INFORMATION Start Marker

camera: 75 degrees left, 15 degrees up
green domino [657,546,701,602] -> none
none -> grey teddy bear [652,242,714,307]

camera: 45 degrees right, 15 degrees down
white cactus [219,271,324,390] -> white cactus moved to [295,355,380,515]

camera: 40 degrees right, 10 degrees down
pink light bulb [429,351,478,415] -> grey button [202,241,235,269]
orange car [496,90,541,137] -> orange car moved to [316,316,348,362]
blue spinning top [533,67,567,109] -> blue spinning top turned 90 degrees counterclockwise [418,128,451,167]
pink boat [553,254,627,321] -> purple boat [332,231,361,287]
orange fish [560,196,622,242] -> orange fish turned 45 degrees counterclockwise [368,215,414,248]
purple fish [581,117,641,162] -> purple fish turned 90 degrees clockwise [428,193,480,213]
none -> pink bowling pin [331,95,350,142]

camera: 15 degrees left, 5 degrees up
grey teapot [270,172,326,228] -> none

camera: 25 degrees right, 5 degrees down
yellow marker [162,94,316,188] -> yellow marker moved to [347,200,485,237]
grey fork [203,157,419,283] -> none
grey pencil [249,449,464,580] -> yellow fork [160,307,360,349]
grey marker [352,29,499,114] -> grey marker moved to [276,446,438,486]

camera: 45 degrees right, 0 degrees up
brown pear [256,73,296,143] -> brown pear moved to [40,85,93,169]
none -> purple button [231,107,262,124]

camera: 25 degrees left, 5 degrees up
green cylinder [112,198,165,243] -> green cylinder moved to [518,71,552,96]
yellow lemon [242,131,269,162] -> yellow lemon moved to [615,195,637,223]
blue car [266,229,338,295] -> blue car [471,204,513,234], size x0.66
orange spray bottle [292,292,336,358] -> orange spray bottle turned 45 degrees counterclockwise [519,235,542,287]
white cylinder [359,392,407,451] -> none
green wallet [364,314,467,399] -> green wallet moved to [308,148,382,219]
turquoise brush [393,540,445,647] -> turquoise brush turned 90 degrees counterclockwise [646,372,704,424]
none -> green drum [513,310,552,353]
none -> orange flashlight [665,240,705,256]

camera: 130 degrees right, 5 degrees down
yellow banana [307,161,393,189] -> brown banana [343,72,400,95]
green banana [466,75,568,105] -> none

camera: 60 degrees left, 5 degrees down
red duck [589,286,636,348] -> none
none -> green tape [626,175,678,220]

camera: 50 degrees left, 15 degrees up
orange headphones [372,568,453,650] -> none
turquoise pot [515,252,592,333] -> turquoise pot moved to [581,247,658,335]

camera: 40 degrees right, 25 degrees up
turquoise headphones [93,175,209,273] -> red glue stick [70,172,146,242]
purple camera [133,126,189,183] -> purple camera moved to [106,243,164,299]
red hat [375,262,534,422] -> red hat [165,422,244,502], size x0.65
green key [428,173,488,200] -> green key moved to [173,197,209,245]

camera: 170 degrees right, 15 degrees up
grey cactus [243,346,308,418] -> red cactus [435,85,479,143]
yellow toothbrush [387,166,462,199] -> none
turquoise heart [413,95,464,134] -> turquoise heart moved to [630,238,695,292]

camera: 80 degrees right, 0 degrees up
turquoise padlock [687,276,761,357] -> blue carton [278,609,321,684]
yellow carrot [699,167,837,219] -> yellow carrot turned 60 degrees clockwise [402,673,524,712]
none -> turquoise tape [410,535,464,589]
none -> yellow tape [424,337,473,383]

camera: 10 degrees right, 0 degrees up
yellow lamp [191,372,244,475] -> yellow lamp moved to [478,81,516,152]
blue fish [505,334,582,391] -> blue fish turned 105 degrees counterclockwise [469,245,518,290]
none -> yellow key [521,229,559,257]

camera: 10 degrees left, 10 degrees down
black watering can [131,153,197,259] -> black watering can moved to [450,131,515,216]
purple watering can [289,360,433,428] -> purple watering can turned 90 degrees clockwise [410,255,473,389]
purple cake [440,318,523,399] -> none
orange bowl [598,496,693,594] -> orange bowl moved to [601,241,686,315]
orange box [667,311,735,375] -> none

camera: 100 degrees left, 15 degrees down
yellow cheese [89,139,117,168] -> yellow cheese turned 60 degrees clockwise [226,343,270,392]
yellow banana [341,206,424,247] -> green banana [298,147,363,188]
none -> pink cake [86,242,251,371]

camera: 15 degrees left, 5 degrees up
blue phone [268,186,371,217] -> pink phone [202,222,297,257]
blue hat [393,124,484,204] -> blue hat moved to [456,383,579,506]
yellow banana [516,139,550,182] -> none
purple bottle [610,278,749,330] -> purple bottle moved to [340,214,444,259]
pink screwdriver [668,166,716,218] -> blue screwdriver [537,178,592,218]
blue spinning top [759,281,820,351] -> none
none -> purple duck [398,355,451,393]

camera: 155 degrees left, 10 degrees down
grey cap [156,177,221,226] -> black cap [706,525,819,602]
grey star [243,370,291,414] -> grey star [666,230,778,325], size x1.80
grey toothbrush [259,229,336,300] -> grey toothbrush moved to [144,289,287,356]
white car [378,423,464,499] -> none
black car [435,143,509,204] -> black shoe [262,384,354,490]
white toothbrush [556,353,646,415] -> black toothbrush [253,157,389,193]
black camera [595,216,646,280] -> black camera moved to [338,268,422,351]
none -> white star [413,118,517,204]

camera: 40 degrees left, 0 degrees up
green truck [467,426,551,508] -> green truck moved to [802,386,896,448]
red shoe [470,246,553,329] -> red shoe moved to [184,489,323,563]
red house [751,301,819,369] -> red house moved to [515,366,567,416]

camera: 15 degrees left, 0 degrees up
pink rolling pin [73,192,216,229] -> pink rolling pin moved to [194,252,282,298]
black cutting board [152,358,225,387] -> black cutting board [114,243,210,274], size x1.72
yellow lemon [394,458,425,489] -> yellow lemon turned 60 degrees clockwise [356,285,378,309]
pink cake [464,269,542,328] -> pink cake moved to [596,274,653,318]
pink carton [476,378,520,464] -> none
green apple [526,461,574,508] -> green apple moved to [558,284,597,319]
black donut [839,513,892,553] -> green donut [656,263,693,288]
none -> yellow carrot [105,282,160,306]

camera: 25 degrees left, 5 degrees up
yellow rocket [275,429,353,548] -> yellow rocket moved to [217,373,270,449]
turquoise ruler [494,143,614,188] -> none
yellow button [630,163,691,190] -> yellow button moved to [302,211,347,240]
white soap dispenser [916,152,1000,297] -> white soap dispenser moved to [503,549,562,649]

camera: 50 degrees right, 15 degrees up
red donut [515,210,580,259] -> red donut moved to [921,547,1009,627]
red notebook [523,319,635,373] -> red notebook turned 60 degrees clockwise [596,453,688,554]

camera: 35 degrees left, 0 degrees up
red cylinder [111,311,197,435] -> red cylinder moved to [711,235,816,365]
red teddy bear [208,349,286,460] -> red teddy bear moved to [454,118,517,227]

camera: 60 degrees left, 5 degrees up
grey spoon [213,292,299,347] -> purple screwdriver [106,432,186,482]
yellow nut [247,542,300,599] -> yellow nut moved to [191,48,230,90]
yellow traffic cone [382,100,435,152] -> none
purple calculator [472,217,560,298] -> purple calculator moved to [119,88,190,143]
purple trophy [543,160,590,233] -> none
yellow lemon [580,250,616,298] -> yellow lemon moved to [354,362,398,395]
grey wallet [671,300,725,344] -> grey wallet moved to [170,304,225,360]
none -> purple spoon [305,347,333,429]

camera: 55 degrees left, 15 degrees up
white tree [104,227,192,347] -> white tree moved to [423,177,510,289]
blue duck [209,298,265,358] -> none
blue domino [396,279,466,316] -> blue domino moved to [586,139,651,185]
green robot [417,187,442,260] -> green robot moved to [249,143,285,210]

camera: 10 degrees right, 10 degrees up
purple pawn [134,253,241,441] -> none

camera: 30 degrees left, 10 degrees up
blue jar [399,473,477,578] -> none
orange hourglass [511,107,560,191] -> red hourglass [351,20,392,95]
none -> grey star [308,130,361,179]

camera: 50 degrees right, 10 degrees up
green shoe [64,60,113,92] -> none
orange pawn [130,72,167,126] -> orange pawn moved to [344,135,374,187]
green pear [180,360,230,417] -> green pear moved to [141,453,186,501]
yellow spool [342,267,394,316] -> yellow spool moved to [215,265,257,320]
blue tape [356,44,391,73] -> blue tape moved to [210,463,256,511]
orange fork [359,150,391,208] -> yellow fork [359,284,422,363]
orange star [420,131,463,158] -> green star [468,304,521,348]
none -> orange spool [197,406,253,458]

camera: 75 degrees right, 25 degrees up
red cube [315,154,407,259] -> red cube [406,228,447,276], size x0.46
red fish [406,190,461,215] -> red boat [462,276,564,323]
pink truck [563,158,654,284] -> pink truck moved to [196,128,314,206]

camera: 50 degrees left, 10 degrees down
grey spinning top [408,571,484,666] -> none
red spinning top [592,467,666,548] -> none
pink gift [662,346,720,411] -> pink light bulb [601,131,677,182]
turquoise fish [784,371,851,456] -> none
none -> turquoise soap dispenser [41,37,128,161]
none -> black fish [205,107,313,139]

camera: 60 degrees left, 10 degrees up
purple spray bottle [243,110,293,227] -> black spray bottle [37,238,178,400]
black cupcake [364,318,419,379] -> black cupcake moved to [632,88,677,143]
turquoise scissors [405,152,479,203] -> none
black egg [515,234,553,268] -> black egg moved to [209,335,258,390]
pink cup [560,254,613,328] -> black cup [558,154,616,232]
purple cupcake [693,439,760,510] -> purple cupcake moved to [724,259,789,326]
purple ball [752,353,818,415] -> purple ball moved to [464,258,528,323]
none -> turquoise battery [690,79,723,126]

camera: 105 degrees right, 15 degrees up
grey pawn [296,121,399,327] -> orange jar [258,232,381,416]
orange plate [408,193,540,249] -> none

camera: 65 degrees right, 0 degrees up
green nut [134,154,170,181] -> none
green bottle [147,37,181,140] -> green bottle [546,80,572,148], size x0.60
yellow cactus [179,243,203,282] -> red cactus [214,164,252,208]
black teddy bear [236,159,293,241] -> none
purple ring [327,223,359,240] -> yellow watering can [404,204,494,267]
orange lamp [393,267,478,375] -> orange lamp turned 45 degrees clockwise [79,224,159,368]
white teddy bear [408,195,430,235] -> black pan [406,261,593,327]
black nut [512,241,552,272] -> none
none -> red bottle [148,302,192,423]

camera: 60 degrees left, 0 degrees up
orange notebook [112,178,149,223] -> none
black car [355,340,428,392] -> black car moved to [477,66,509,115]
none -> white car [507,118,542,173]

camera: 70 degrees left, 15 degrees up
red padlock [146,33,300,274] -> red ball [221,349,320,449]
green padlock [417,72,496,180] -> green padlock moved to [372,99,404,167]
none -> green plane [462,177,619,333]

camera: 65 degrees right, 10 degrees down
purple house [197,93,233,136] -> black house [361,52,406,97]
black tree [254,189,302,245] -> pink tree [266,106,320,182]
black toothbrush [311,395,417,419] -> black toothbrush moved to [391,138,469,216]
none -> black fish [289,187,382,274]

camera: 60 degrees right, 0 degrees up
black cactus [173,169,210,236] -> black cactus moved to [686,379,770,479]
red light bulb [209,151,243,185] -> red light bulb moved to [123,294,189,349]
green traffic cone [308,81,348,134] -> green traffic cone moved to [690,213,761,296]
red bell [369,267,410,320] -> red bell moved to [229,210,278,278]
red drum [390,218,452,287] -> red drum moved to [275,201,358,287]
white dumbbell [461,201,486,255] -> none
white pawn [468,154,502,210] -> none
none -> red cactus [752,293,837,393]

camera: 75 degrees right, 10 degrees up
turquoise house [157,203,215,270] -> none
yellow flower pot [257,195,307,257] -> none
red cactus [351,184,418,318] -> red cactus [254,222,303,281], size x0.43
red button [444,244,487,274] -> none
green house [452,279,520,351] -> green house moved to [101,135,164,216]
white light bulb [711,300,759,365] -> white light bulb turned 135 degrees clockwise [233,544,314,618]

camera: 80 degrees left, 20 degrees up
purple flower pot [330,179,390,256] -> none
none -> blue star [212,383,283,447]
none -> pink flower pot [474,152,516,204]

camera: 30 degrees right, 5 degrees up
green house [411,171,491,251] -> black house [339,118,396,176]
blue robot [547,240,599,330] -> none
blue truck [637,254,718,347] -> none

INFORMATION End Marker

WORK TASK: Quote only the stretch of lines that starts the data above and ends with the line containing "camera: 40 degrees right, 10 degrees down", both included.

TASK RESULT:
camera: 75 degrees left, 15 degrees up
green domino [657,546,701,602] -> none
none -> grey teddy bear [652,242,714,307]

camera: 45 degrees right, 15 degrees down
white cactus [219,271,324,390] -> white cactus moved to [295,355,380,515]

camera: 40 degrees right, 10 degrees down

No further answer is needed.